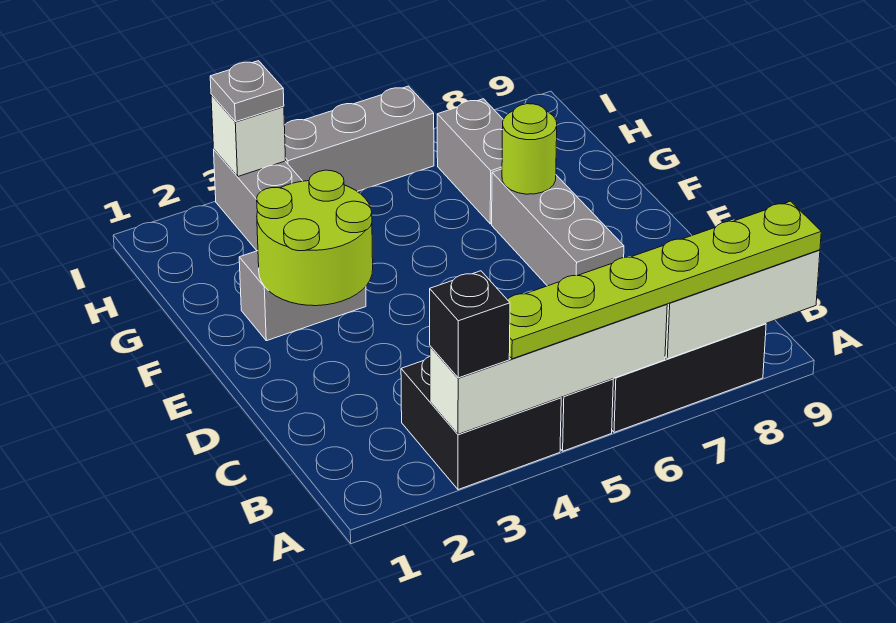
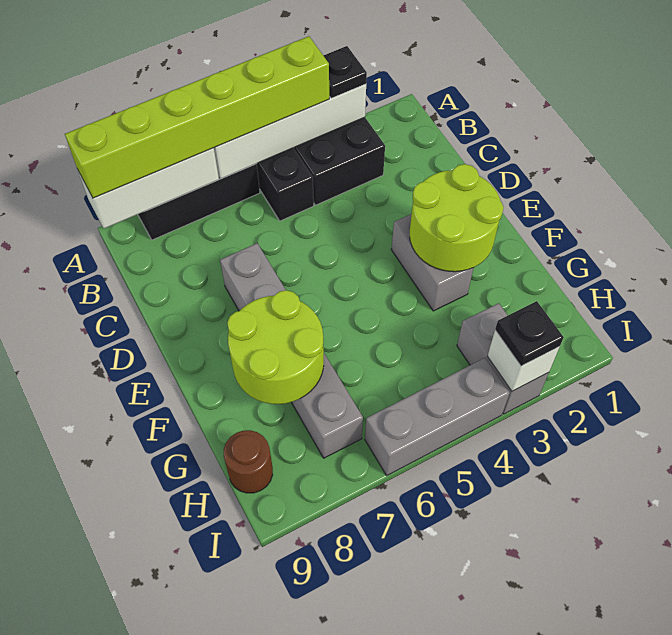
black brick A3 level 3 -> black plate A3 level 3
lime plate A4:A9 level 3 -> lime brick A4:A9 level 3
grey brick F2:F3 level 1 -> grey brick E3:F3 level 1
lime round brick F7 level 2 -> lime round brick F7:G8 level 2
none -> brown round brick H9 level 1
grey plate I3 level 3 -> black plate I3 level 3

---

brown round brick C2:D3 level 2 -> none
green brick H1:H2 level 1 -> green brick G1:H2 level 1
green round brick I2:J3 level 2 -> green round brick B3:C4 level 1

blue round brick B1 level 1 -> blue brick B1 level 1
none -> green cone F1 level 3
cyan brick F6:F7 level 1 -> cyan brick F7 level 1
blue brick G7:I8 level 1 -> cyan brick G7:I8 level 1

== TASK ==
Working from the data above, extract solely the lines from the one containing "lime round brick F7 level" through the one containing "grey plate I3", exactly as they appear, both included.

== RESULT OF THIS TASK ==
lime round brick F7 level 2 -> lime round brick F7:G8 level 2
none -> brown round brick H9 level 1
grey plate I3 level 3 -> black plate I3 level 3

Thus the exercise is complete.